● Given task: Identify every line in the data below that contains the string "Humdrum", matching uppercase and lowercase letters exactly.

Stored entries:
** START **
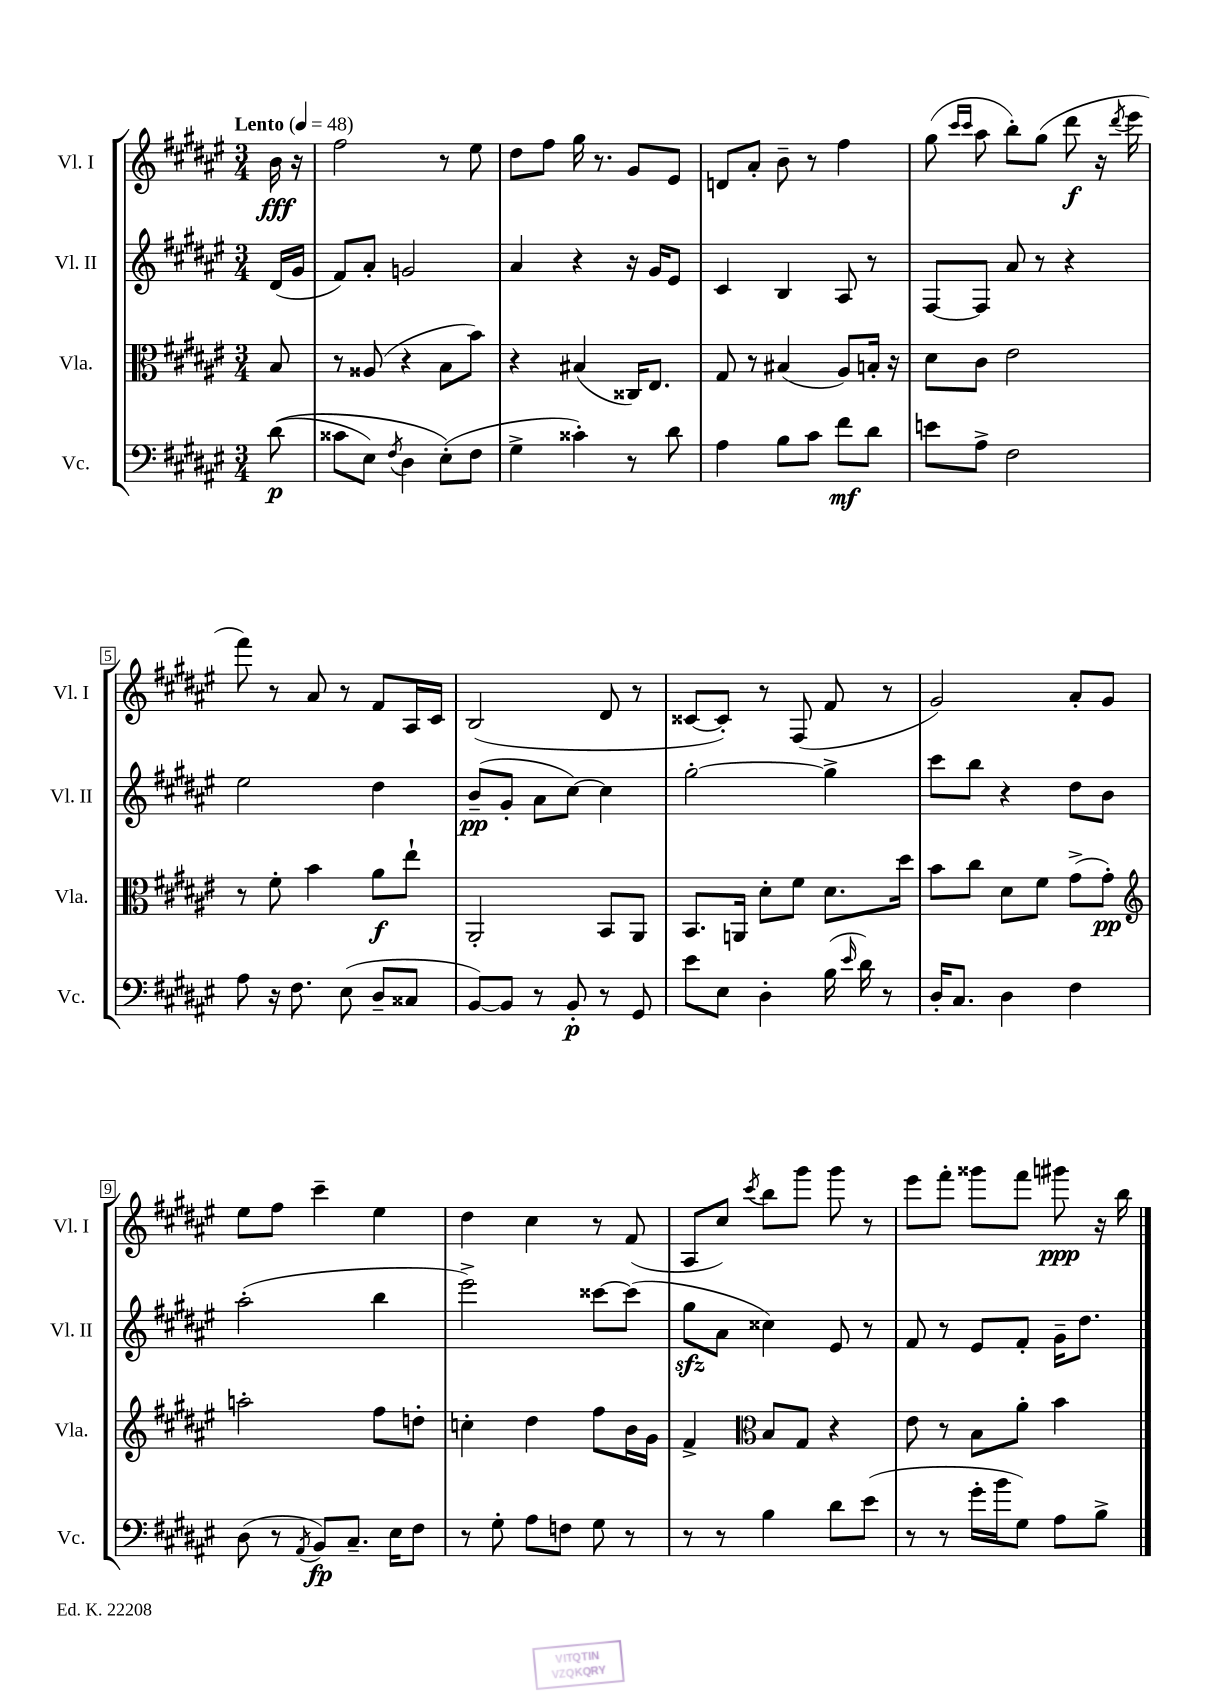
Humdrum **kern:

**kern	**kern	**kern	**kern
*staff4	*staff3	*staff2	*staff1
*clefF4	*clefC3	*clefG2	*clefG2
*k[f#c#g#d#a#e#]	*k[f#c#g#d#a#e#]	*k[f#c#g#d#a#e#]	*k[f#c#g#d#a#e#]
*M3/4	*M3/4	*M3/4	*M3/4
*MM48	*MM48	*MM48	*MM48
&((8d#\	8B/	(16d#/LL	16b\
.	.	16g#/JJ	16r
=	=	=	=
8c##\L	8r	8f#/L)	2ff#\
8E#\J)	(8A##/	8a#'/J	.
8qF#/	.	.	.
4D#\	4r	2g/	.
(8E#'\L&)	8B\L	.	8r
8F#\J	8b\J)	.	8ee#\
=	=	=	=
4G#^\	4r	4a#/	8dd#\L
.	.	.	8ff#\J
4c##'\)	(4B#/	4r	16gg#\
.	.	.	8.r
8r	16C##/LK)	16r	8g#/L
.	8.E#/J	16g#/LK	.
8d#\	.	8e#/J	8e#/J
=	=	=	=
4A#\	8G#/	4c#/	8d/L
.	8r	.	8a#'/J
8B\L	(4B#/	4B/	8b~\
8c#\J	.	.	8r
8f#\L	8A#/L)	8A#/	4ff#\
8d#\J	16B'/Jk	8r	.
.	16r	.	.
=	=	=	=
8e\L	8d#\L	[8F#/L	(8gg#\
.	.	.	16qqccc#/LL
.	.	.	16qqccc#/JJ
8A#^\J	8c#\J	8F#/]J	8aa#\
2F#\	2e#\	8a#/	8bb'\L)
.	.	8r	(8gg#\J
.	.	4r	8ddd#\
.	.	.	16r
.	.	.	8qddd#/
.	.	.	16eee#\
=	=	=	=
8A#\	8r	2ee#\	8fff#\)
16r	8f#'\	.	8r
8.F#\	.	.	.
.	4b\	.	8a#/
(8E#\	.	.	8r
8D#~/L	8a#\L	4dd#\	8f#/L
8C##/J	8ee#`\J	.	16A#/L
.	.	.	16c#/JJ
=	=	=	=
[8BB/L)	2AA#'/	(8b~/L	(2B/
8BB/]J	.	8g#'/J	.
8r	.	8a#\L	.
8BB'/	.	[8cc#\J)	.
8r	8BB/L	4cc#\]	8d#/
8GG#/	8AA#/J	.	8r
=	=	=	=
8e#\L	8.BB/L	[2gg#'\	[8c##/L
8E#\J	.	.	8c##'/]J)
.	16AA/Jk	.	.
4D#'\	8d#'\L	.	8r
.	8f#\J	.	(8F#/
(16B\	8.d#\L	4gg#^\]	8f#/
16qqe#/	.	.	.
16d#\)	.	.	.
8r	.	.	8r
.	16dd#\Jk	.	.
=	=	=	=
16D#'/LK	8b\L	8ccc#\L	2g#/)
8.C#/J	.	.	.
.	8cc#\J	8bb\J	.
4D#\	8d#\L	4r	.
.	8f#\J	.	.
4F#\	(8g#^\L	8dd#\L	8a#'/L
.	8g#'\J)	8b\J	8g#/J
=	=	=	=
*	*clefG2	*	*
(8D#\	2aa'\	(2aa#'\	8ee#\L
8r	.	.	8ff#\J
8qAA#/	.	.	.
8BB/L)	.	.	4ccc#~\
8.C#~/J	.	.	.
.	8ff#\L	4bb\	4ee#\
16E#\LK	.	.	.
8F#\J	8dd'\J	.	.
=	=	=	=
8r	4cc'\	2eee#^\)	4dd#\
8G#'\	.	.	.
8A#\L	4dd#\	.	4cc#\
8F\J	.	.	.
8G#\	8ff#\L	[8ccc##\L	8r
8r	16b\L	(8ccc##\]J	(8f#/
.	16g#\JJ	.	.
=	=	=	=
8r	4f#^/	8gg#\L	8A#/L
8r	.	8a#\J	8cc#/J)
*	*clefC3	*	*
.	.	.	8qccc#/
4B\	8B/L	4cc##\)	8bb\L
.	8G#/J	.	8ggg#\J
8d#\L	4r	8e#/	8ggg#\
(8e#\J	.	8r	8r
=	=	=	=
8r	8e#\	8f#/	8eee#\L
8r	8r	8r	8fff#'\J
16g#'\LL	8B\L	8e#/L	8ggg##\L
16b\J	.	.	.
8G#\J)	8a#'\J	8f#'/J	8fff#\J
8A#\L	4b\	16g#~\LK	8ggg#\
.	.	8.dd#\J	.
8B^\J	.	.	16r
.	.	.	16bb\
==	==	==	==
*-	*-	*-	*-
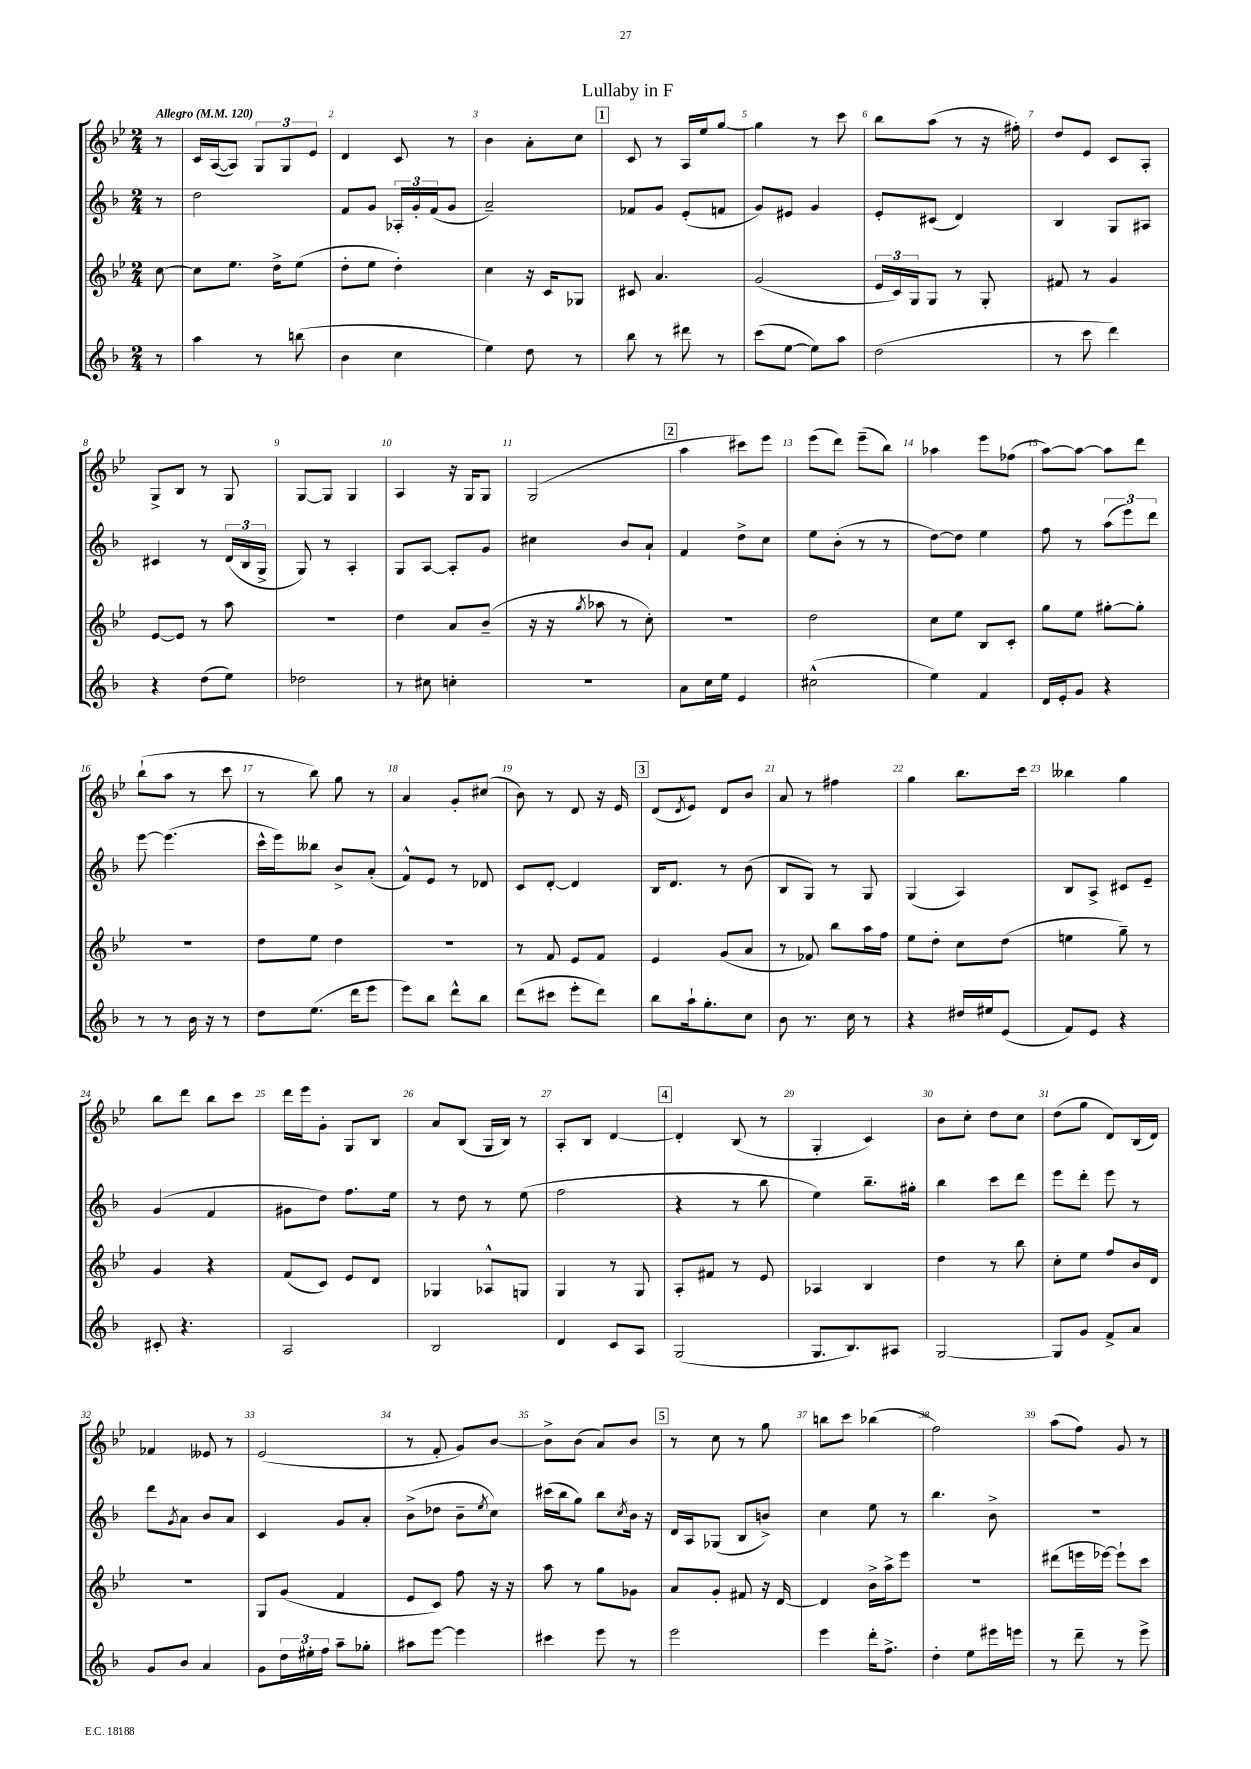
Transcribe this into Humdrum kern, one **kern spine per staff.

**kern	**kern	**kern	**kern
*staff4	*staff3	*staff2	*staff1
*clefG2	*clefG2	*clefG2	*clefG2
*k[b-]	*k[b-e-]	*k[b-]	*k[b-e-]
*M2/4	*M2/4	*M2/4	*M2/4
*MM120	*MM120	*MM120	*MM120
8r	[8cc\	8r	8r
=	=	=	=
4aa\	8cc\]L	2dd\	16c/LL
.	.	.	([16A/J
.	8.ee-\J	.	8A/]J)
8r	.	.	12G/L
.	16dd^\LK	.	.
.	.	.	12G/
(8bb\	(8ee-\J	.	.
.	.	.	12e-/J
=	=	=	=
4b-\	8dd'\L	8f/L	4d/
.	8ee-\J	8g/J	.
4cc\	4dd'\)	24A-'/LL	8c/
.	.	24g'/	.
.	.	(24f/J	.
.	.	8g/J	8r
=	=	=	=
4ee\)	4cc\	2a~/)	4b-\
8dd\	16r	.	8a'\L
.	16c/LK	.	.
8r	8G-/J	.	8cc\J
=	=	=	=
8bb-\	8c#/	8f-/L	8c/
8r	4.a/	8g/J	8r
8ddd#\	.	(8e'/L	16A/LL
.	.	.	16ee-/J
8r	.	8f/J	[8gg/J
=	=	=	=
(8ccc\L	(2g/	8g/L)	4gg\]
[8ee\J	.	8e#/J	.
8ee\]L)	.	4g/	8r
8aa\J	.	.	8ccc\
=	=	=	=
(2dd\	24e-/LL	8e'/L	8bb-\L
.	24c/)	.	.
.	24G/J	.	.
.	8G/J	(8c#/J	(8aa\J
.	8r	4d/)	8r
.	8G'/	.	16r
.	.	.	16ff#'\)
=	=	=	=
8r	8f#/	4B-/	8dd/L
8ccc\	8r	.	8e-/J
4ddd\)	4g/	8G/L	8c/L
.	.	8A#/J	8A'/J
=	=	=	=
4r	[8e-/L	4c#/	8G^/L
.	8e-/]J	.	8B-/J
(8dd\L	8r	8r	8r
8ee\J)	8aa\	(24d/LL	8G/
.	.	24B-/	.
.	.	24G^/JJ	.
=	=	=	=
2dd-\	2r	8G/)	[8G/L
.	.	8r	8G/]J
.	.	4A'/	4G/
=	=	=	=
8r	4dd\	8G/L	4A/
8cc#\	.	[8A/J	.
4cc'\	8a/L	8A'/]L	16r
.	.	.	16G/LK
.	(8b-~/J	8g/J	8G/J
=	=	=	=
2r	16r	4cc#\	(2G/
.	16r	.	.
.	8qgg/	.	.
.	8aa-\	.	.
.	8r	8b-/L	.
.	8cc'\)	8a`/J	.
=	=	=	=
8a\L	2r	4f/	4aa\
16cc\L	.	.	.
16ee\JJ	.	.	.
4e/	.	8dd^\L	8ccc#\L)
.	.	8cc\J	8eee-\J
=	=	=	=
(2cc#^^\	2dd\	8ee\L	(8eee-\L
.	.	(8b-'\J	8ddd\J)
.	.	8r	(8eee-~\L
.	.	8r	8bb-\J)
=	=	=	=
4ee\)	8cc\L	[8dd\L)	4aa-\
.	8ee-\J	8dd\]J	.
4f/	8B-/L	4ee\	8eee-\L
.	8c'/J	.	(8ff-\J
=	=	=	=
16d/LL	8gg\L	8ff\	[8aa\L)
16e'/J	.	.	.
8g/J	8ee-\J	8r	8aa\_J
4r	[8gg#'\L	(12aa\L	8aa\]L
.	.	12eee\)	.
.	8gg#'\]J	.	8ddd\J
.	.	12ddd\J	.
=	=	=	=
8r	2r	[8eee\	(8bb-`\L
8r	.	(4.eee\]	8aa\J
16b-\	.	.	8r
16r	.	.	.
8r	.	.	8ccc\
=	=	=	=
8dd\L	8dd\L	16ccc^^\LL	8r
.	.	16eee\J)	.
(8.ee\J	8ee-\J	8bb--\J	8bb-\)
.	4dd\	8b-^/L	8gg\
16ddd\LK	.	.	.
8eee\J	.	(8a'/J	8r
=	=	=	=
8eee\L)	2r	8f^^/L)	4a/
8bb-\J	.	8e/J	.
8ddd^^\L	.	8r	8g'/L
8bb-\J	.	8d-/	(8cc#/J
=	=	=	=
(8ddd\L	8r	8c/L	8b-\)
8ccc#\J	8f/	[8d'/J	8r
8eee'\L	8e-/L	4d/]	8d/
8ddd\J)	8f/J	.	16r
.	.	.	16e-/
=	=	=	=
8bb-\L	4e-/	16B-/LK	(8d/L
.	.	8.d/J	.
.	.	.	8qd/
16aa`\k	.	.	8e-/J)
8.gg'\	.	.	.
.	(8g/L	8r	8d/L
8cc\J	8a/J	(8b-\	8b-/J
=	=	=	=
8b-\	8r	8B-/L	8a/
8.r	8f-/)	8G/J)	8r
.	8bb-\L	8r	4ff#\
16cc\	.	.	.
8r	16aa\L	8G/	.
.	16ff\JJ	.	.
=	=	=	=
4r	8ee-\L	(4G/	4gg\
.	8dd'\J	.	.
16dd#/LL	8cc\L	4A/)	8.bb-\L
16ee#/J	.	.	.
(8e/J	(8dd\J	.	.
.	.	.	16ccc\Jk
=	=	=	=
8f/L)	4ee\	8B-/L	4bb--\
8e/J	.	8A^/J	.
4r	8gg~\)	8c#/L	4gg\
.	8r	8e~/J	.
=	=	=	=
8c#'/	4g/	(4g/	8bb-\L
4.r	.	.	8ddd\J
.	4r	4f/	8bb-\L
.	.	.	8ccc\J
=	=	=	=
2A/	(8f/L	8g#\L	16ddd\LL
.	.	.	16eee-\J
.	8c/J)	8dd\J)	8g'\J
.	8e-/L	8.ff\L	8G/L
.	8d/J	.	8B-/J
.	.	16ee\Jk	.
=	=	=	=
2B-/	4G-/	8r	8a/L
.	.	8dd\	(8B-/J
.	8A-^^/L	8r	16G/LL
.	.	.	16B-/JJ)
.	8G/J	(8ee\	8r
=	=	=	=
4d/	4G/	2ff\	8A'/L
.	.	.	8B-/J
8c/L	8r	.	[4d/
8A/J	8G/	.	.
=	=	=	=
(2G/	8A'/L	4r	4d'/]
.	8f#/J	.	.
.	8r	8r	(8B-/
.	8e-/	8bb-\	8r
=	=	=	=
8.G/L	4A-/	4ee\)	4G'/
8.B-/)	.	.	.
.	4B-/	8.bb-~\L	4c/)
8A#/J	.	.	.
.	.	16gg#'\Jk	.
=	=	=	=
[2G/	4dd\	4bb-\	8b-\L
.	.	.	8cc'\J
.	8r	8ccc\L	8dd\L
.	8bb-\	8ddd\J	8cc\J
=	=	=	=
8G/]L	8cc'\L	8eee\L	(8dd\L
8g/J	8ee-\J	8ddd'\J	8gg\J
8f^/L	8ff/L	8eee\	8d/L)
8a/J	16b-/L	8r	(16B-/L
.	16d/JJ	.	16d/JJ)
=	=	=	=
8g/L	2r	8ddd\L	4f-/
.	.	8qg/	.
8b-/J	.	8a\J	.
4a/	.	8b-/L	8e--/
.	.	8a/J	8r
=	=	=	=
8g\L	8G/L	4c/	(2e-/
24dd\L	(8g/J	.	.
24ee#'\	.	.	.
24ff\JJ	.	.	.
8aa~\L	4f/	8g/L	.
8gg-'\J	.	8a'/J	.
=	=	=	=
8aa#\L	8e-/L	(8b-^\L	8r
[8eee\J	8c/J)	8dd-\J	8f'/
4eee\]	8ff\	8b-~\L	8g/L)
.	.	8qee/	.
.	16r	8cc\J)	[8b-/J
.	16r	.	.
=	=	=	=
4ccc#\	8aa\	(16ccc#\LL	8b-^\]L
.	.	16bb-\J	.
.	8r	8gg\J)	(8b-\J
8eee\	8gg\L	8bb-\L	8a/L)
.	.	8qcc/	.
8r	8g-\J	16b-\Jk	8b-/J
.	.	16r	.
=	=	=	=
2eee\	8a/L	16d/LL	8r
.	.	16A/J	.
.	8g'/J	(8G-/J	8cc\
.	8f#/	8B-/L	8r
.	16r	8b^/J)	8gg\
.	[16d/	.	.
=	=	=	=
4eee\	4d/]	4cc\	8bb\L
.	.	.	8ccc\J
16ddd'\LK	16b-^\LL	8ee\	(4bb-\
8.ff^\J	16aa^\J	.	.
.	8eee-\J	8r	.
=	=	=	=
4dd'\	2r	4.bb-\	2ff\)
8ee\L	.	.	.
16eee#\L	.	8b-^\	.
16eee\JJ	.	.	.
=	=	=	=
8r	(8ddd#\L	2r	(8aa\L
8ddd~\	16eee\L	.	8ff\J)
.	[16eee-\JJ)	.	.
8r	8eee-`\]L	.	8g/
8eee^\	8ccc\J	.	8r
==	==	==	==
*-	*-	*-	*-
** END **
● Full solution:
Humdrum **kern:
Transcribe this into Humdrum kern, one **kern spine per staff.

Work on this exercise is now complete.